-- Material for the task follows --

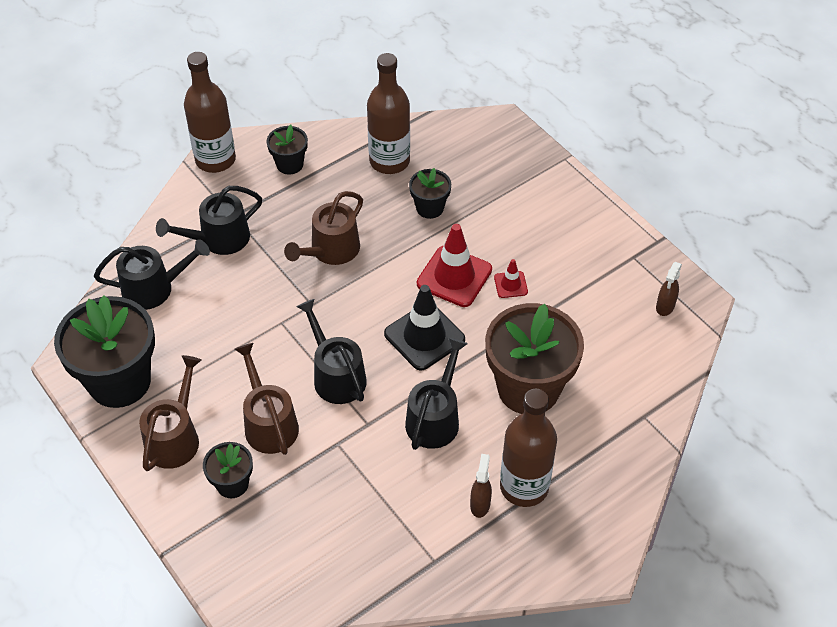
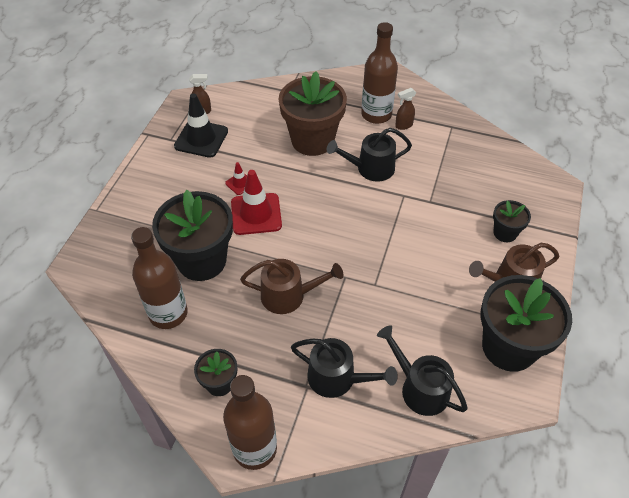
camera: 125 degrees left, 0 degrees up
(269, 423) = (451, 241): brown watering can -> none
(336, 376) = (387, 229): black watering can -> none
(424, 336) = (318, 203): black traffic cone -> black traffic cone (201, 139)
(430, 208) = (201, 260): black flower pot -> black flower pot, size x2.04

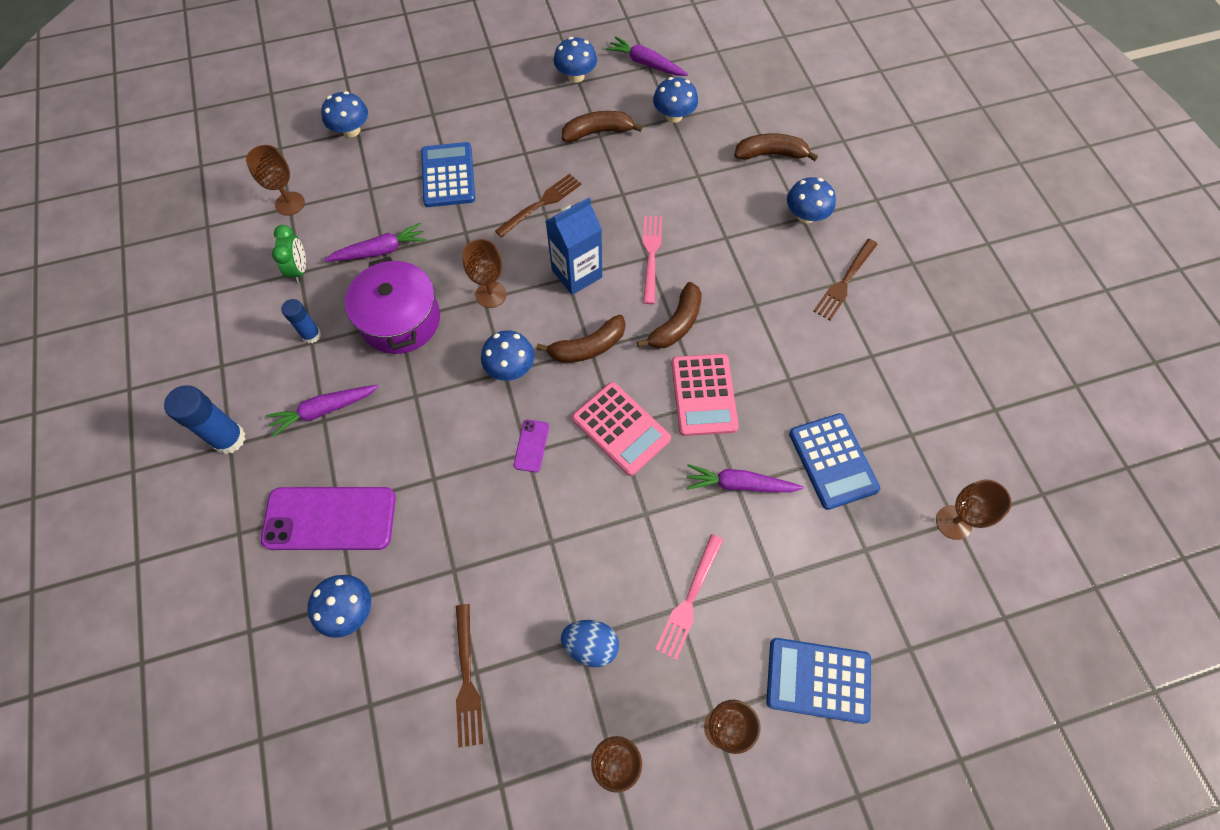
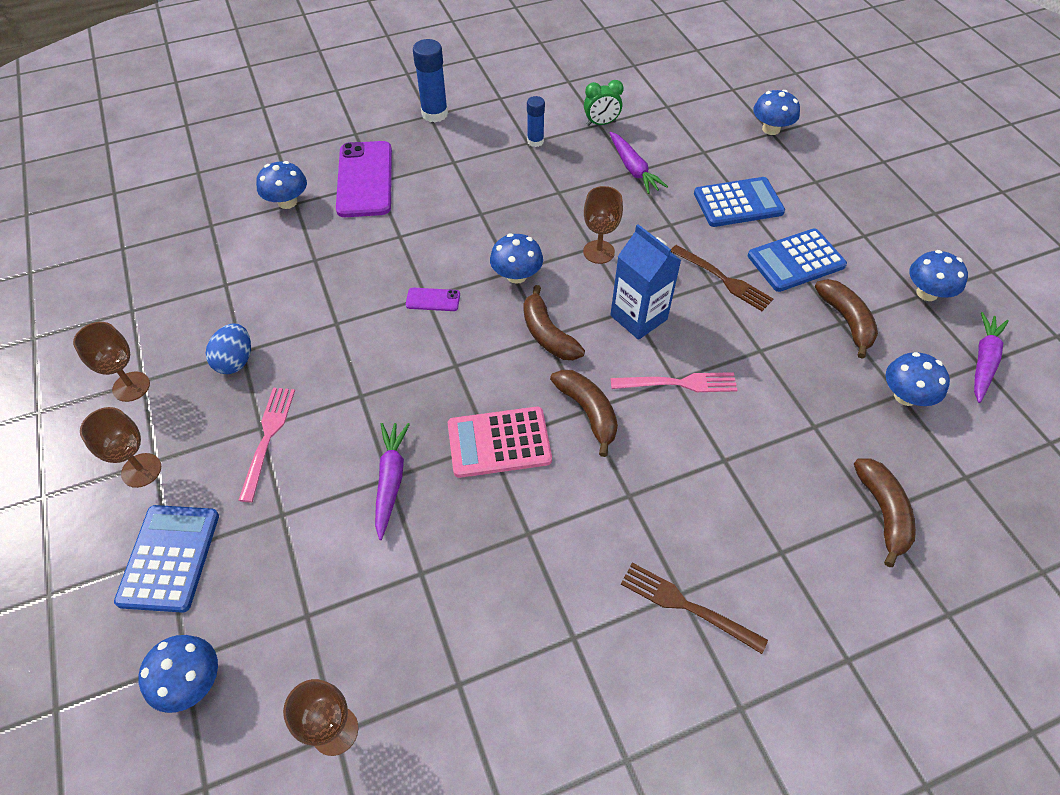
camera: 85 degrees right, 10 degrees down
(290, 203) = (671, 106): brown goblet -> none
(324, 410) = (463, 161): purple carrot -> none
(400, 320) = (559, 193): purple pot -> none
(467, 680) = (220, 280): brown fork -> none
(621, 428) = (454, 369): pink calculator -> none
(676, 324) = (588, 412): brown banana -> brown banana turned 150 degrees counterclockwise
(689, 600) = (268, 437): pink fork -> pink fork turned 75 degrees clockwise
(805, 215) = (787, 557): blue mushroom -> blue mushroom (191, 681)
(833, 461) = (419, 581): blue calculator -> blue calculator (796, 261)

-- Material for the task concluded --

Which lines above include the word "pink"? Pick them out and copy them.

(621, 428) = (454, 369): pink calculator -> none
(689, 600) = (268, 437): pink fork -> pink fork turned 75 degrees clockwise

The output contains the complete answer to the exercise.